> Exercise instructions: Every record is to be printed exactly as written; pictures are to be omitted.

> Material shown:
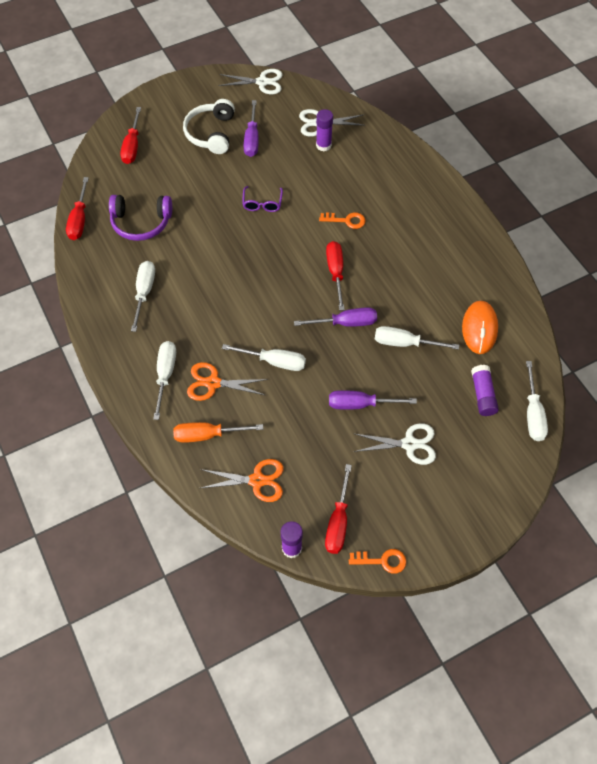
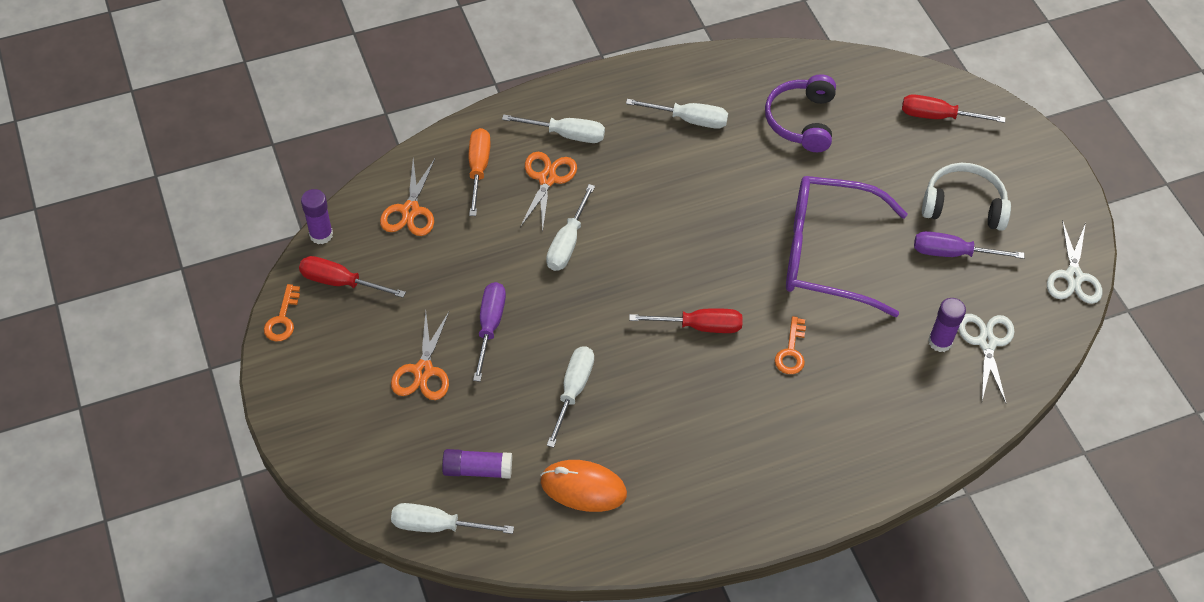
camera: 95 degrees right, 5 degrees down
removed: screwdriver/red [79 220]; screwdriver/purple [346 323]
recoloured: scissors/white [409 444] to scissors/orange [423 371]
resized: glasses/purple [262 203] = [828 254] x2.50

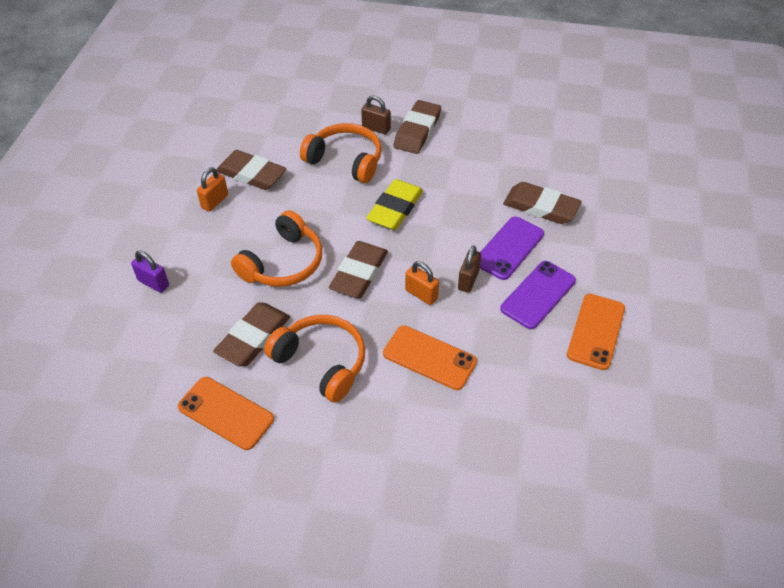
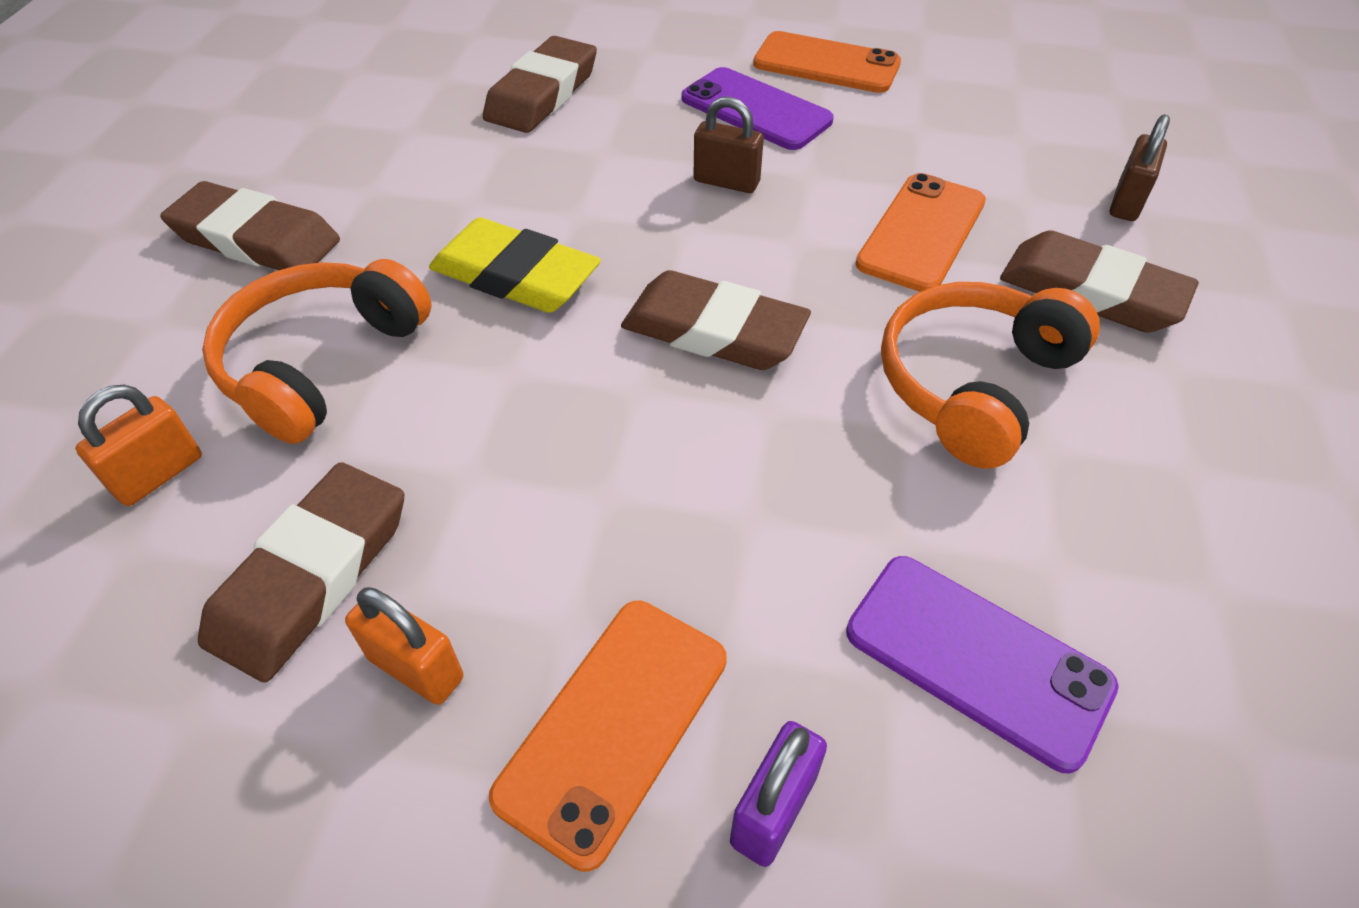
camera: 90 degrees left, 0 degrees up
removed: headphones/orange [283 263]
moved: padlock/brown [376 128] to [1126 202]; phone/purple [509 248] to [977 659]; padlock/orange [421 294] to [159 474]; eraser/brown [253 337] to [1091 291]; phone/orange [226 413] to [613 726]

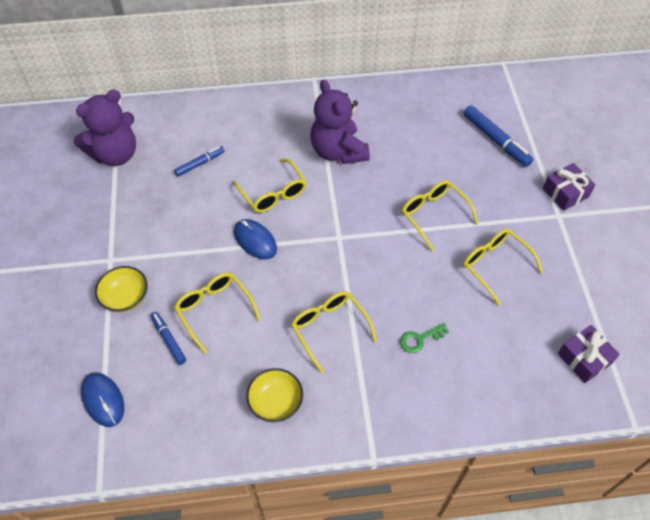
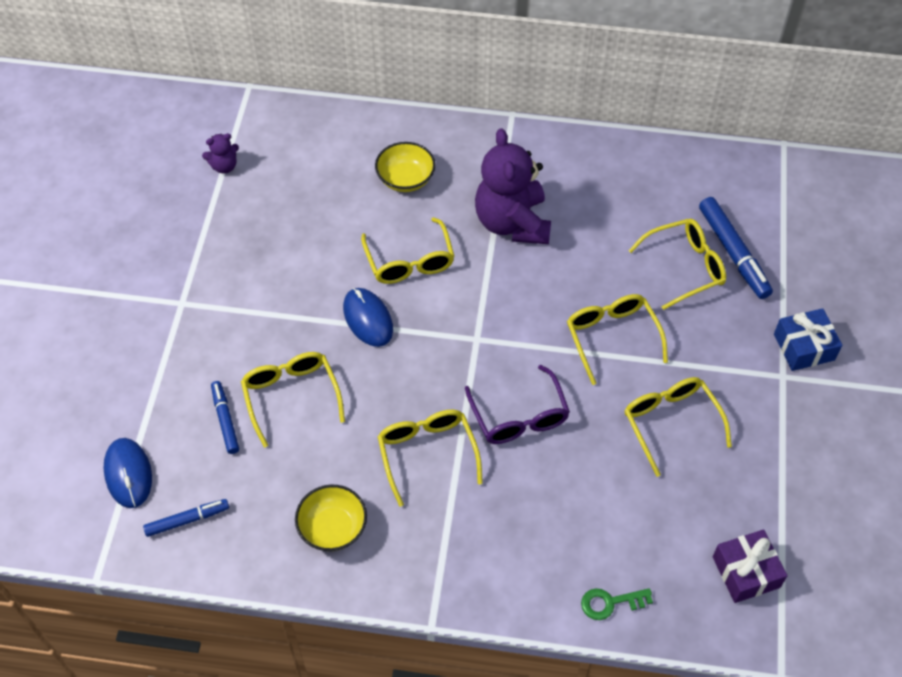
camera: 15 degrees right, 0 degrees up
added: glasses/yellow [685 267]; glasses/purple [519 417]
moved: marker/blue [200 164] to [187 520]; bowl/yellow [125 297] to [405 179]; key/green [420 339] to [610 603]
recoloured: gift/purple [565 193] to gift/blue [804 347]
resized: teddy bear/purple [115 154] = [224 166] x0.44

> Exercise solution:
camera: 95 degrees right, 5 degrees down
removed: screwdriver/red [79 220]; screwdriver/purple [346 323]
recoloured: scissors/white [409 444] to scissors/orange [423 371]
resized: glasses/purple [262 203] = [828 254] x2.50

camera: 90 degrees left, 0 degrees up
removed: headphones/orange [283 263]
moved: padlock/brown [376 128] to [1126 202]; phone/purple [509 248] to [977 659]; padlock/orange [421 294] to [159 474]; eraser/brown [253 337] to [1091 291]; phone/orange [226 413] to [613 726]

camera: 15 degrees right, 0 degrees up
added: glasses/yellow [685 267]; glasses/purple [519 417]
moved: marker/blue [200 164] to [187 520]; bowl/yellow [125 297] to [405 179]; key/green [420 339] to [610 603]
recoloured: gift/purple [565 193] to gift/blue [804 347]
resized: teddy bear/purple [115 154] = [224 166] x0.44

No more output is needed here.